# DATA LISTING
++++++++++
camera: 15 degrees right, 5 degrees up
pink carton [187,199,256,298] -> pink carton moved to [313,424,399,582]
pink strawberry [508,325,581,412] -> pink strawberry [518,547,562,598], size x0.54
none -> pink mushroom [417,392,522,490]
++++++++++
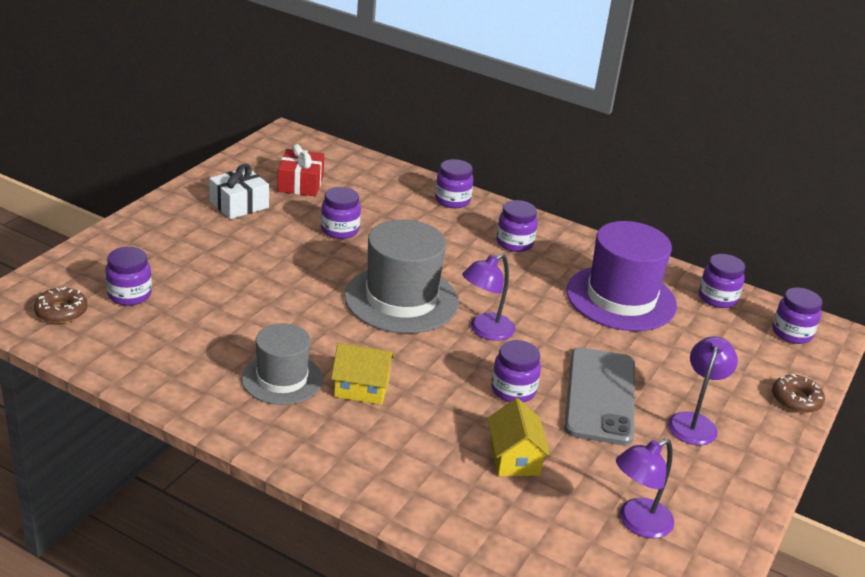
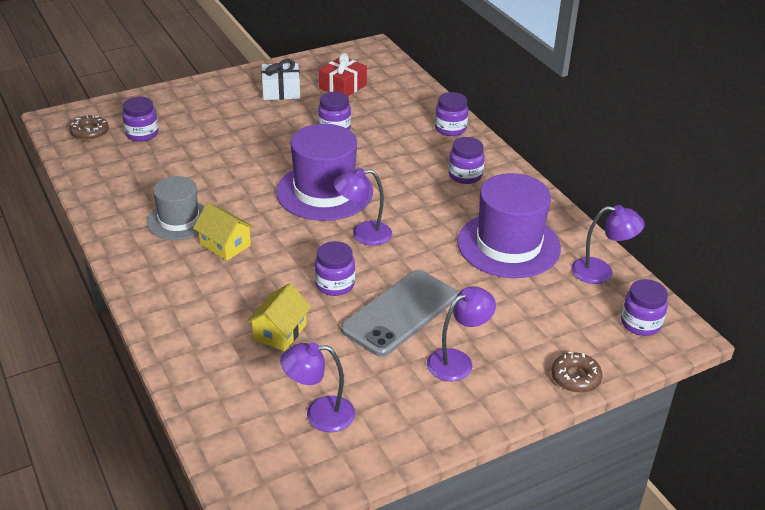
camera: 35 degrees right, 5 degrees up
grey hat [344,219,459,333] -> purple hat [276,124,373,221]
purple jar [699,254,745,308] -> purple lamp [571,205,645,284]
++++++++++
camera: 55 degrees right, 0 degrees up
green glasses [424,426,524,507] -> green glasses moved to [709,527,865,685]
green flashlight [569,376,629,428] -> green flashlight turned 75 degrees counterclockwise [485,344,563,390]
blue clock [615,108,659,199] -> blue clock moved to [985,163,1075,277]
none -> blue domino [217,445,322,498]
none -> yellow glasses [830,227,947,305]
++++++++++
# REQUIRED ACTION
Count the lines of the data above where the string "glasses" shows up; reply with the number only.

# SOLUTION TO THE EXERCISE
2